━━ Material for this task

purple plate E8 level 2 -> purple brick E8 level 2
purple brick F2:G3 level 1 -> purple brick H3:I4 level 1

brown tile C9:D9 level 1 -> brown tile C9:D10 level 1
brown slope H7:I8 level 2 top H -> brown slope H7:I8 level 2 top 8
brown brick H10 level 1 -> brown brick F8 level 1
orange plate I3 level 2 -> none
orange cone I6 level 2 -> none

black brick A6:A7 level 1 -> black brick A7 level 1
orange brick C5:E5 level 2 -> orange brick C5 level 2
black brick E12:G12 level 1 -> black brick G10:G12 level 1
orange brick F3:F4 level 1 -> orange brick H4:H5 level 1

━━━━
━━ Material for this task

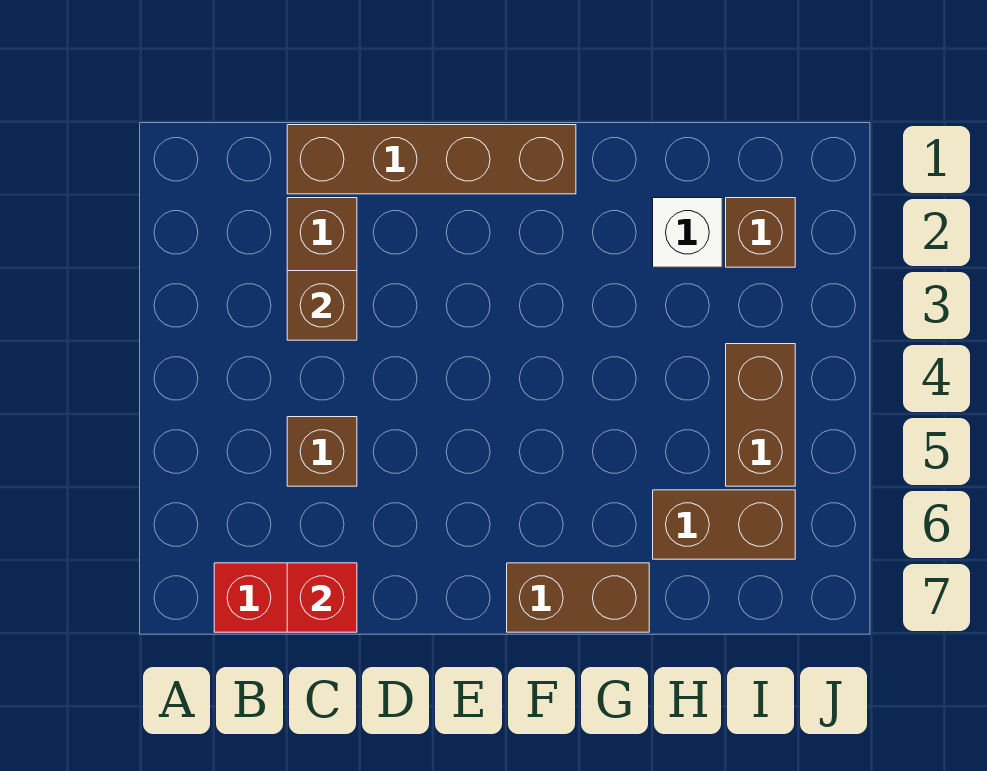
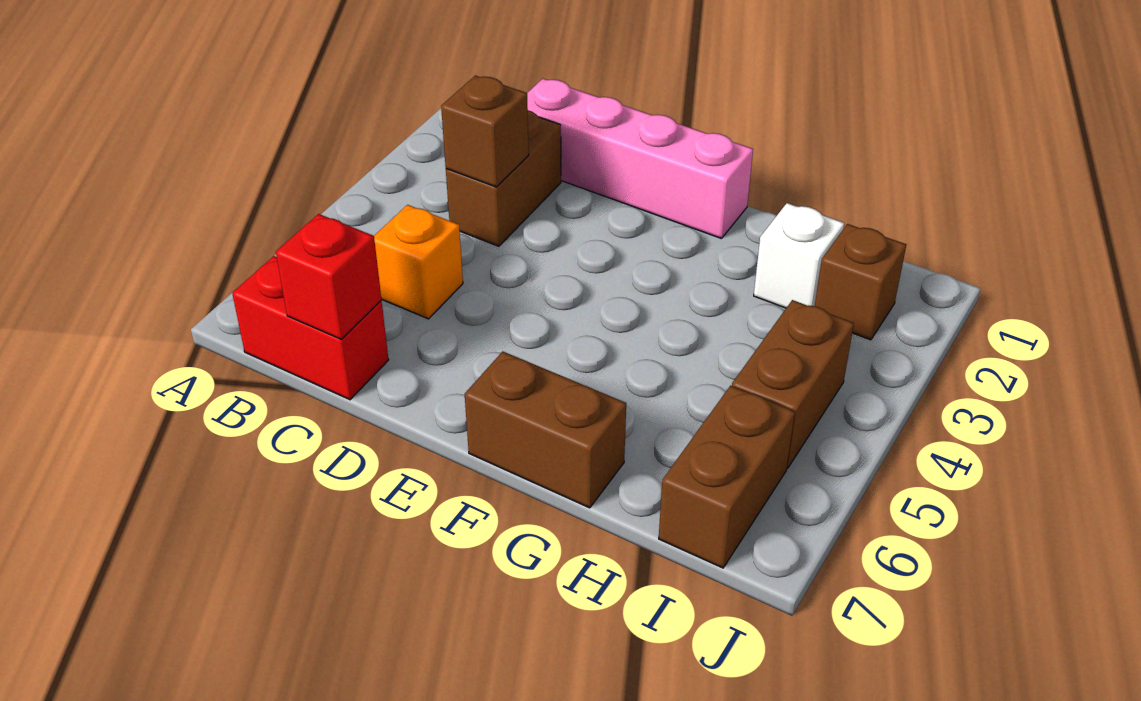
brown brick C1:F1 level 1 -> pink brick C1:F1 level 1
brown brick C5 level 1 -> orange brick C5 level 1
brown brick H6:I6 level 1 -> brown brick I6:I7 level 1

━━━━

(Exercise description) Each line above from the one with "black brick A6:A7" up to and including the one with "orange brick F3:F4" must be set down exactly, and no line outside that span may appear.

(Expected answer)
black brick A6:A7 level 1 -> black brick A7 level 1
orange brick C5:E5 level 2 -> orange brick C5 level 2
black brick E12:G12 level 1 -> black brick G10:G12 level 1
orange brick F3:F4 level 1 -> orange brick H4:H5 level 1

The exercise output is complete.